What the task requires - Please quote the material word for word, from the line that contains "Hollywood Music in Media Awards (163, 51)" through the end of the material, with both of those lines included and the pictures left out.

Stored entries
_ _ _

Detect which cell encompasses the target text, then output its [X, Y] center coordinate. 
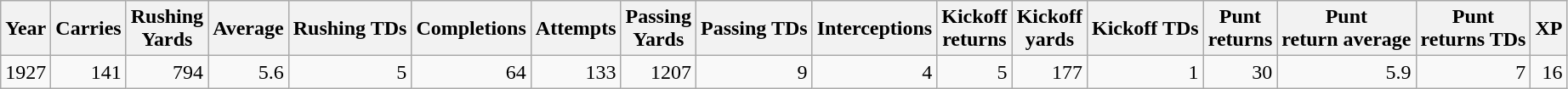
Completions [471, 29]
Puntreturns [1240, 29]
4 [874, 72]
Attempts [576, 29]
7 [1473, 72]
PassingYards [658, 29]
1 [1145, 72]
Puntreturns TDs [1473, 29]
1927 [26, 72]
177 [1049, 72]
Kickoffreturns [974, 29]
Kickoff TDs [1145, 29]
Interceptions [874, 29]
9 [753, 72]
Year [26, 29]
64 [471, 72]
Puntreturn average [1347, 29]
Kickoff yards [1049, 29]
5.6 [248, 72]
Average [248, 29]
5.9 [1347, 72]
XP [1549, 29]
RushingYards [167, 29]
Rushing TDs [350, 29]
141 [88, 72]
1207 [658, 72]
16 [1549, 72]
30 [1240, 72]
Carries [88, 29]
133 [576, 72]
Passing TDs [753, 29]
794 [167, 72]
Determine the (x, y) coordinate at the center of the cell enclosing the given text.  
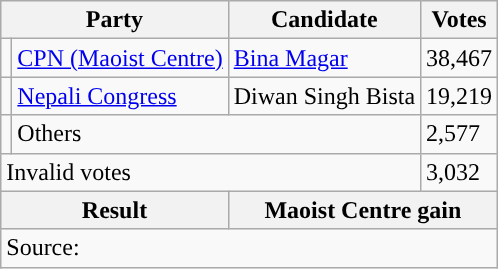
Diwan Singh Bista (324, 96)
19,219 (460, 96)
Votes (460, 20)
2,577 (460, 134)
Others (216, 134)
Nepali Congress (120, 96)
Source: (250, 248)
3,032 (460, 172)
Candidate (324, 20)
Result (114, 210)
38,467 (460, 58)
Maoist Centre gain (362, 210)
Bina Magar (324, 58)
Party (114, 20)
CPN (Maoist Centre) (120, 58)
Invalid votes (211, 172)
Detect which cell encompasses the target text, then output its (X, Y) center coordinate. 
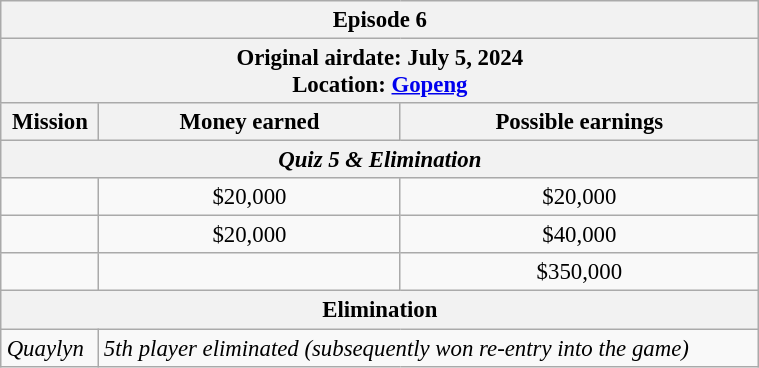
Episode 6 (380, 20)
Mission (50, 122)
Money earned (250, 122)
$350,000 (579, 272)
Possible earnings (579, 122)
5th player eliminated (subsequently won re-entry into the game) (429, 347)
Quiz 5 & Elimination (380, 160)
Original airdate: July 5, 2024Location: Gopeng (380, 70)
Elimination (380, 310)
Quaylyn (50, 347)
$40,000 (579, 235)
Return the (X, Y) coordinate for the center point of the cell that contains the specified text.  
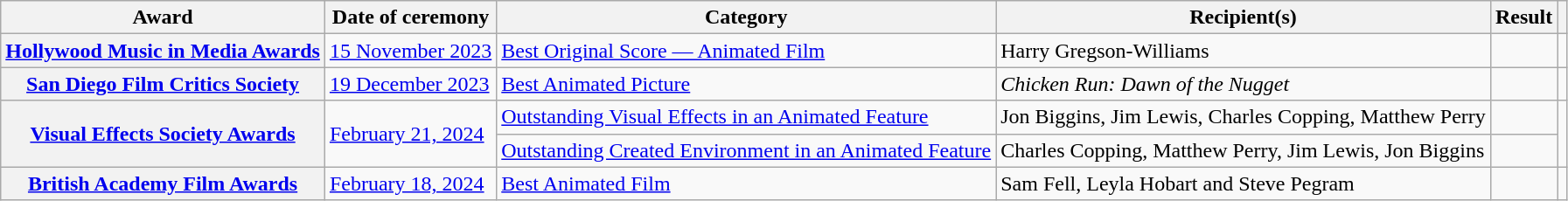
Hollywood Music in Media Awards (163, 51)
February 18, 2024 (410, 184)
Date of ceremony (410, 17)
Harry Gregson-Williams (1244, 51)
February 21, 2024 (410, 134)
Chicken Run: Dawn of the Nugget (1244, 84)
Outstanding Created Environment in an Animated Feature (747, 150)
San Diego Film Critics Society (163, 84)
British Academy Film Awards (163, 184)
Best Animated Film (747, 184)
15 November 2023 (410, 51)
Category (747, 17)
Best Animated Picture (747, 84)
Visual Effects Society Awards (163, 134)
Sam Fell, Leyla Hobart and Steve Pegram (1244, 184)
Charles Copping, Matthew Perry, Jim Lewis, Jon Biggins (1244, 150)
Award (163, 17)
Recipient(s) (1244, 17)
Jon Biggins, Jim Lewis, Charles Copping, Matthew Perry (1244, 117)
19 December 2023 (410, 84)
Best Original Score — Animated Film (747, 51)
Outstanding Visual Effects in an Animated Feature (747, 117)
Result (1523, 17)
Return the [X, Y] coordinate for the center point of the cell that contains the specified text.  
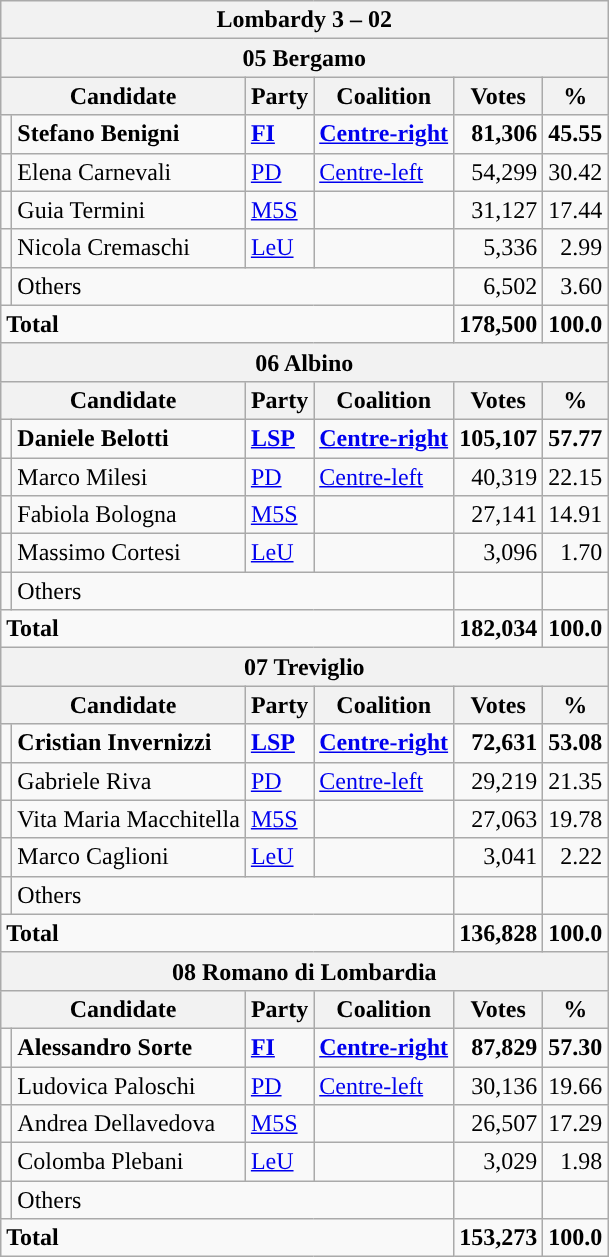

_ _ _

Task output -
Hollywood Music in Media Awards (163, 51)
February 18, 2024 (410, 184)
Date of ceremony (410, 17)
Harry Gregson-Williams (1244, 51)
February 21, 2024 (410, 134)
Chicken Run: Dawn of the Nugget (1244, 84)
Outstanding Created Environment in an Animated Feature (747, 150)
San Diego Film Critics Society (163, 84)
British Academy Film Awards (163, 184)
Best Animated Film (747, 184)
15 November 2023 (410, 51)
Category (747, 17)
Best Animated Picture (747, 84)
Visual Effects Society Awards (163, 134)
Sam Fell, Leyla Hobart and Steve Pegram (1244, 184)
Charles Copping, Matthew Perry, Jim Lewis, Jon Biggins (1244, 150)
Award (163, 17)
Recipient(s) (1244, 17)
Jon Biggins, Jim Lewis, Charles Copping, Matthew Perry (1244, 117)
19 December 2023 (410, 84)
Best Original Score — Animated Film (747, 51)
Outstanding Visual Effects in an Animated Feature (747, 117)
Result (1523, 17)
Return the [X, Y] coordinate for the center point of the cell that contains the specified text.  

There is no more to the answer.